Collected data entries
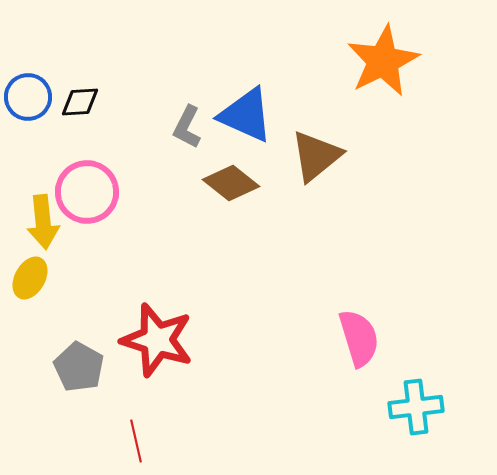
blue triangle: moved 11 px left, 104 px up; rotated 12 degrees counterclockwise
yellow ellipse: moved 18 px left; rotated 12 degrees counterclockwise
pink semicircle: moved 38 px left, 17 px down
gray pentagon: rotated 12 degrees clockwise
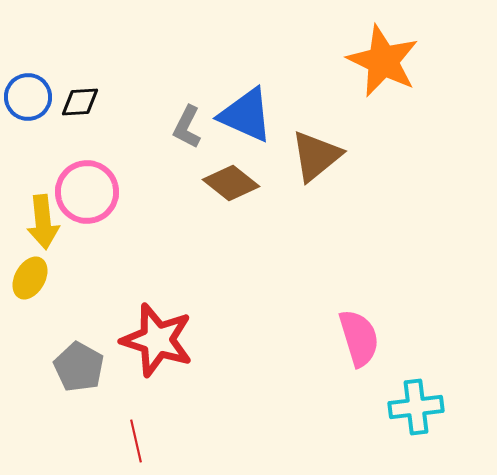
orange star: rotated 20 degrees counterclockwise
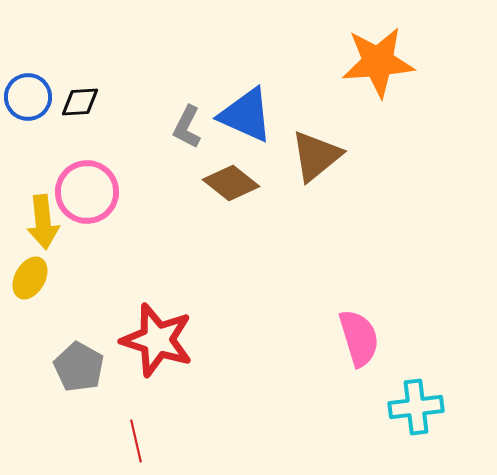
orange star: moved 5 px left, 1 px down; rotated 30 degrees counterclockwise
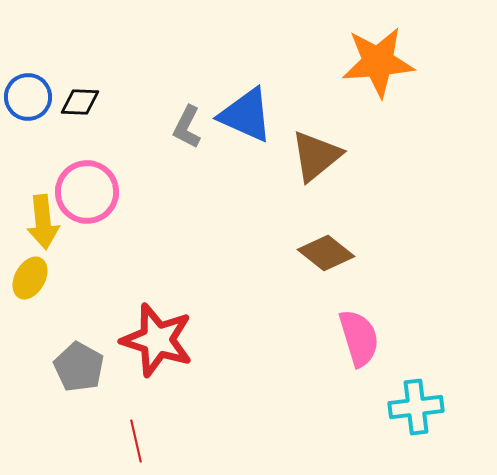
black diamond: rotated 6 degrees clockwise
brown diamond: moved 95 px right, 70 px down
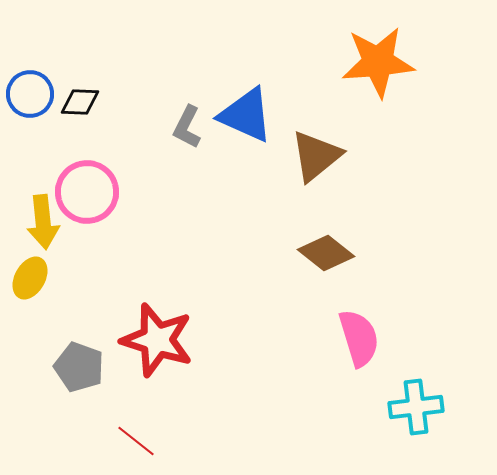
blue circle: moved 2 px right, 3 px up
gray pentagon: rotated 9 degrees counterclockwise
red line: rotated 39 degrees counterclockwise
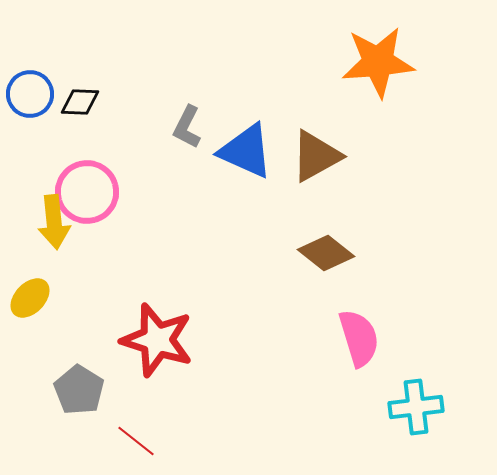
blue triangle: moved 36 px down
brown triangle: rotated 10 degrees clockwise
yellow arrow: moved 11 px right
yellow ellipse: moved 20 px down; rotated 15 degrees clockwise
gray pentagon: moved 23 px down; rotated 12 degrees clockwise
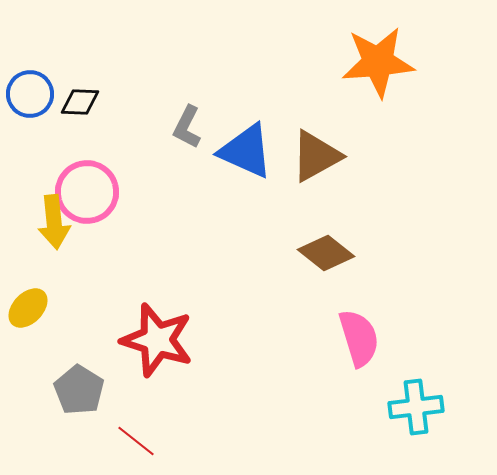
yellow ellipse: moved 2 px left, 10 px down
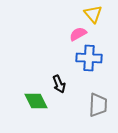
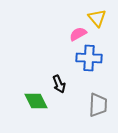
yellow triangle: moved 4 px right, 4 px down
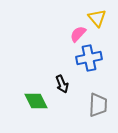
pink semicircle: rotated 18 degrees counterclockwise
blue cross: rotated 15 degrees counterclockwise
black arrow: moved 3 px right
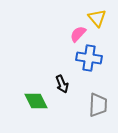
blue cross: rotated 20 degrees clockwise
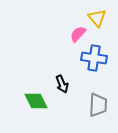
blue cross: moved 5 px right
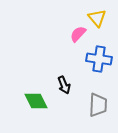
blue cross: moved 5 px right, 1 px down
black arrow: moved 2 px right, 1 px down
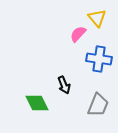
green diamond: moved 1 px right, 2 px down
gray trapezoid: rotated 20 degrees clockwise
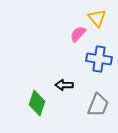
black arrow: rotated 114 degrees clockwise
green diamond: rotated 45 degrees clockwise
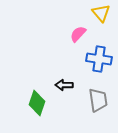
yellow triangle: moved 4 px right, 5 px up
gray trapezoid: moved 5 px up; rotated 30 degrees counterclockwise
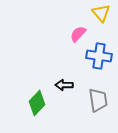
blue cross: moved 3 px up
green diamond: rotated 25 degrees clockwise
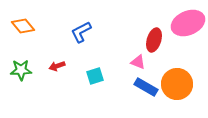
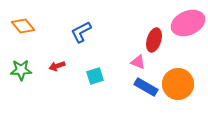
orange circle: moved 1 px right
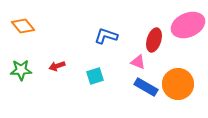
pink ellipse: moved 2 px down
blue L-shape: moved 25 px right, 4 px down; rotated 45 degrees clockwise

### Written exercise
Report every line above that contains the string "arrow". Treat uppercase and lowercase letters as different.

### Solution below
yellow arrow: moved 11 px right
black arrow: moved 3 px right
black arrow: moved 2 px right, 1 px down
black arrow: rotated 114 degrees clockwise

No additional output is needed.